**Task brief**
Go to the line containing "(129, 231) = (100, 314): none" and return it and each line after it exactly, through the end of the data below, and nothing more.

[Image sets with object changes]

--- START ---

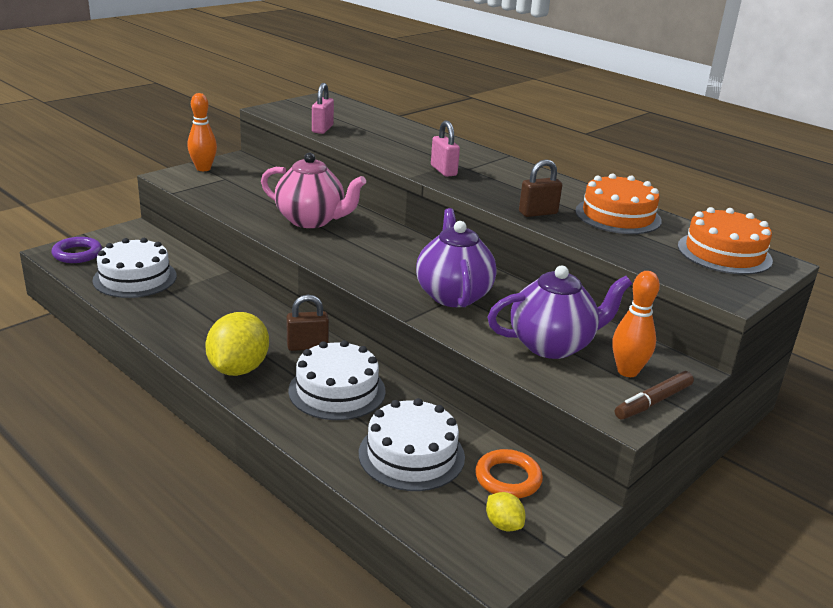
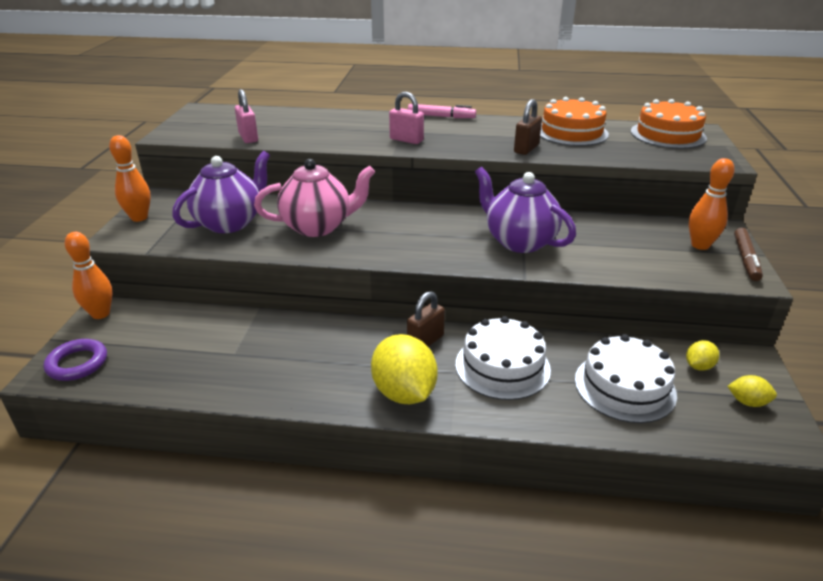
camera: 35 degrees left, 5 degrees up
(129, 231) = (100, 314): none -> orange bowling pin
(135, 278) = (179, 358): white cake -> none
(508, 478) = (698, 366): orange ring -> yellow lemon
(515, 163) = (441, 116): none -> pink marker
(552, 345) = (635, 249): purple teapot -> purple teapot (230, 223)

--- END ---

**Solution to this task**
(129, 231) = (100, 314): none -> orange bowling pin
(135, 278) = (179, 358): white cake -> none
(508, 478) = (698, 366): orange ring -> yellow lemon
(515, 163) = (441, 116): none -> pink marker
(552, 345) = (635, 249): purple teapot -> purple teapot (230, 223)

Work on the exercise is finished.